Problem requirements> Return only the lines below starting at the line containing "IC5 pin PA5: none -> RESET" and ending at the line containing "R8: 1.5k (+5V, EN_N) -> 2.2k (+5V, EN_N)", both included, exactly as they are and with no pictures.

──────

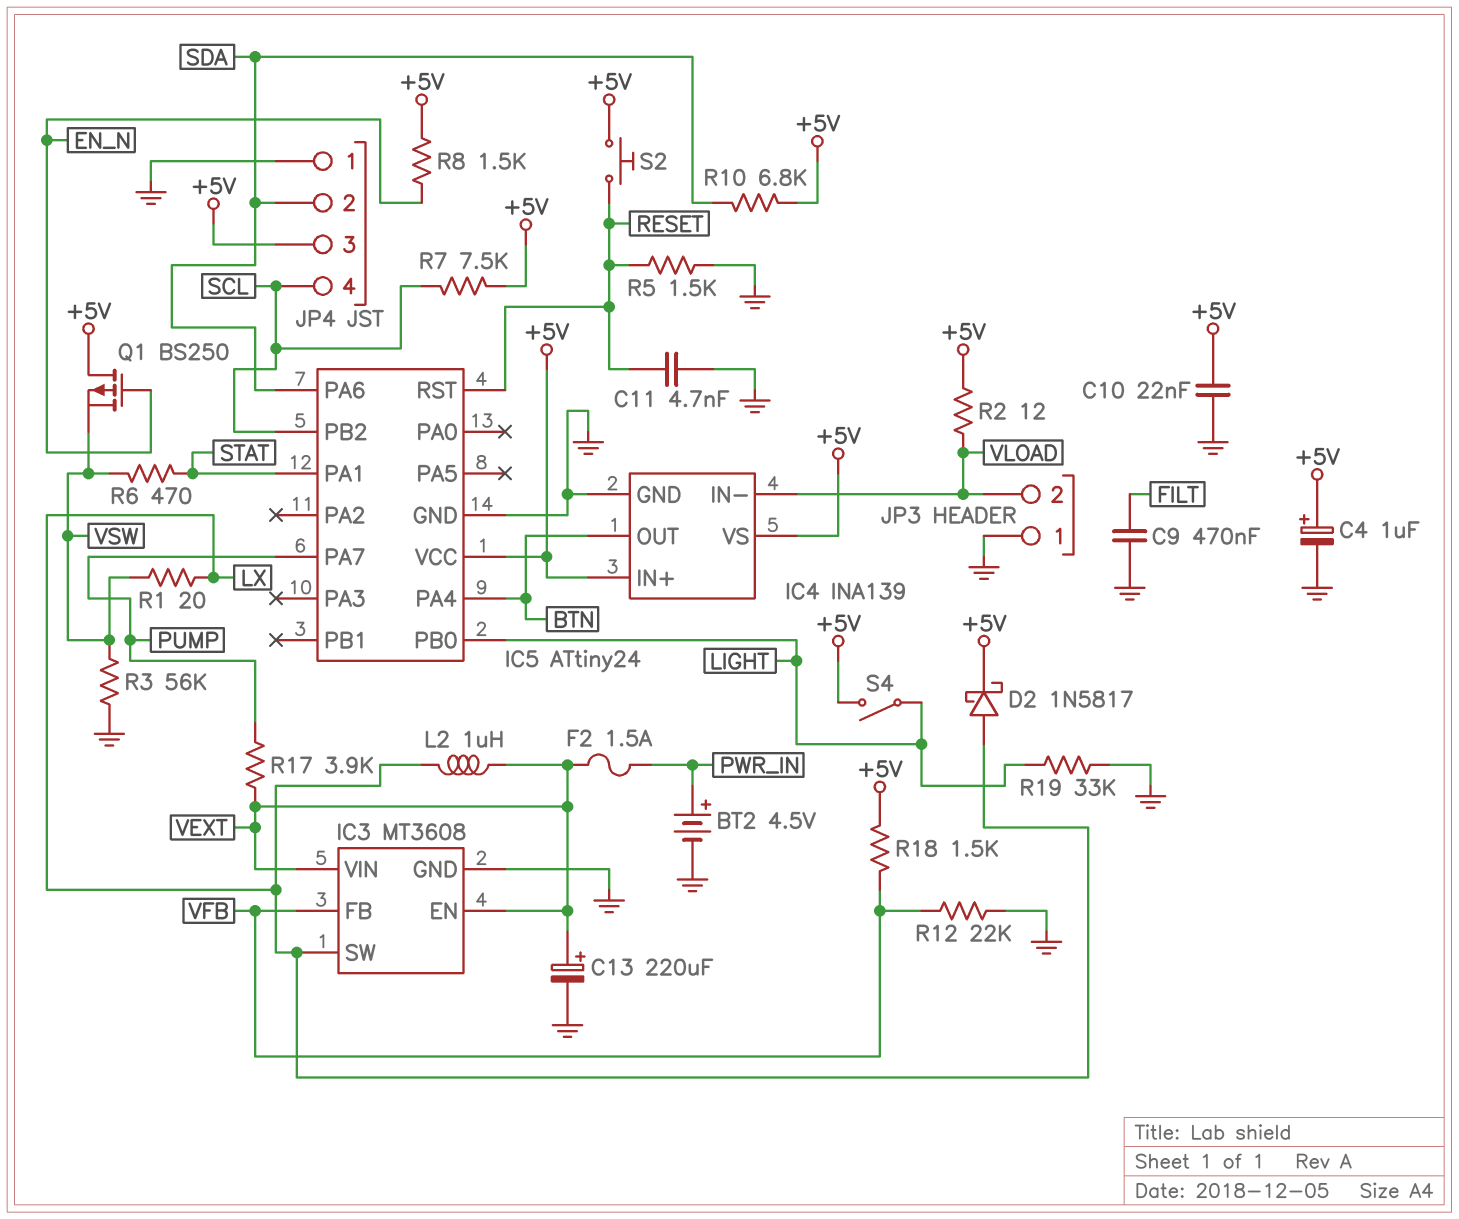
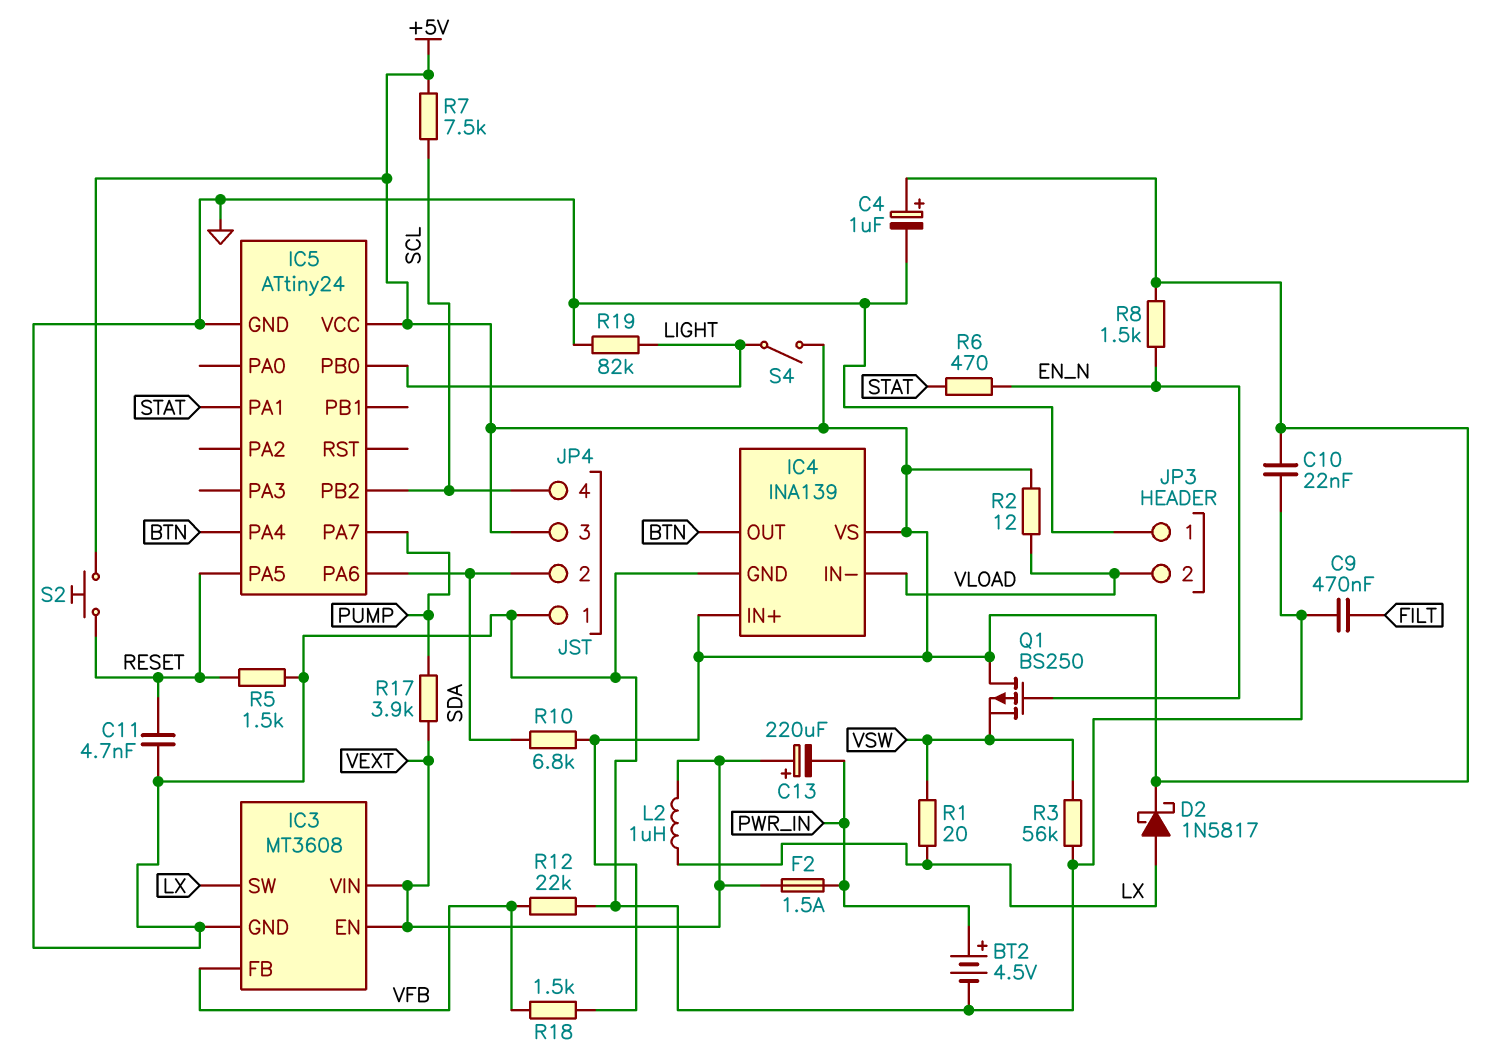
C13: 220uF (plus VEXT, minus GND) -> 220uF (plus VEXT, minus PWR_IN)
IC5 pin PA5: none -> RESET
IC5 pin RST: RESET -> none
R6: 470 (STAT, VSW) -> 470 (EN_N, STAT)
R19: 33k (GND, LIGHT) -> 82k (GND, LIGHT)

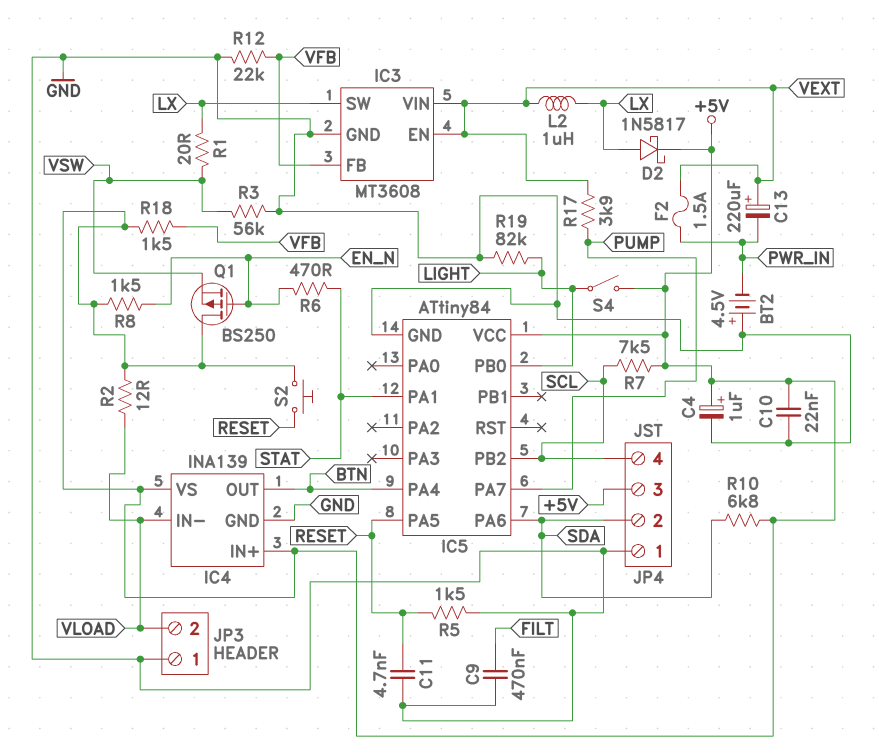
BT2: 4.5V (plus PWR_IN, minus GND) -> 4.5V (plus GND, minus PWR_IN)
IC5: ATtiny24 -> ATtiny84

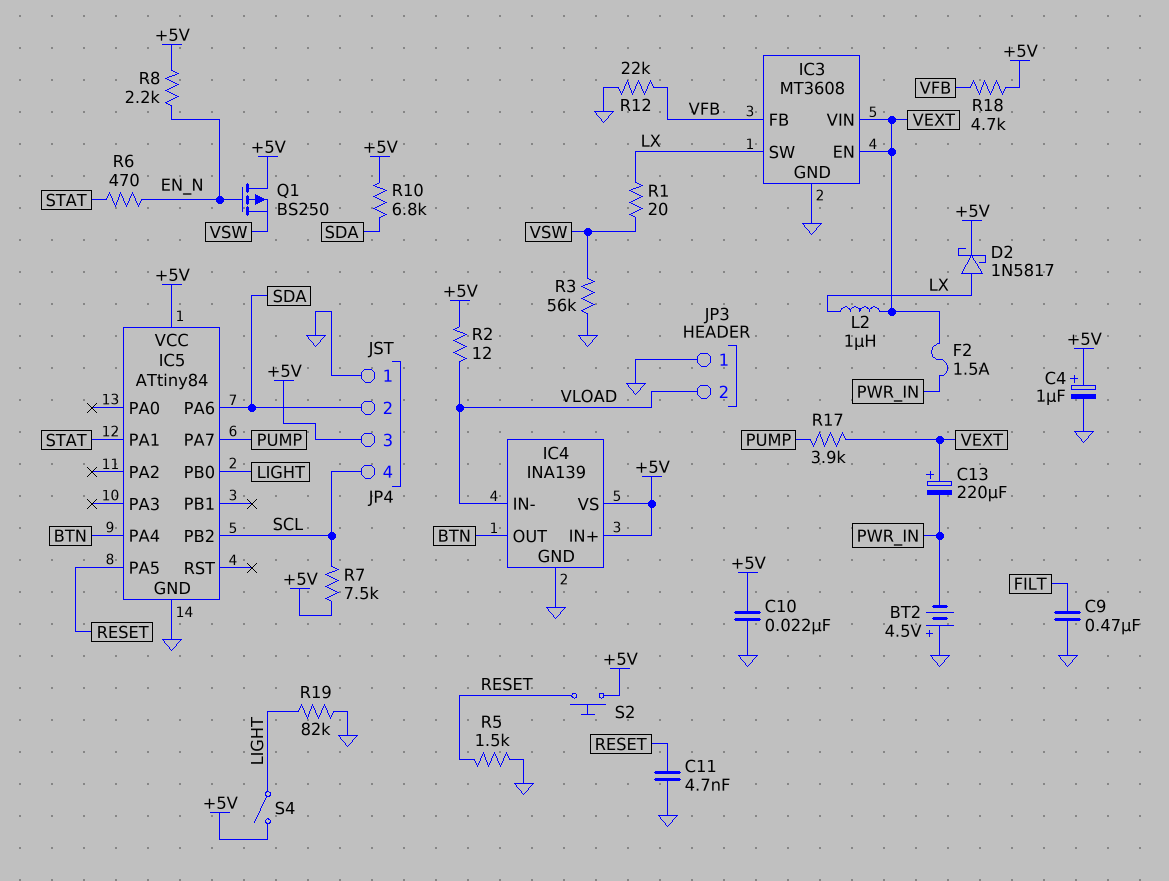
R8: 1.5k (+5V, EN_N) -> 2.2k (+5V, EN_N)
R18: 1.5k (+5V, VFB) -> 4.7k (+5V, VFB)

──────

Your solution>
IC5 pin PA5: none -> RESET
IC5 pin RST: RESET -> none
R6: 470 (STAT, VSW) -> 470 (EN_N, STAT)
R19: 33k (GND, LIGHT) -> 82k (GND, LIGHT)

BT2: 4.5V (plus PWR_IN, minus GND) -> 4.5V (plus GND, minus PWR_IN)
IC5: ATtiny24 -> ATtiny84

R8: 1.5k (+5V, EN_N) -> 2.2k (+5V, EN_N)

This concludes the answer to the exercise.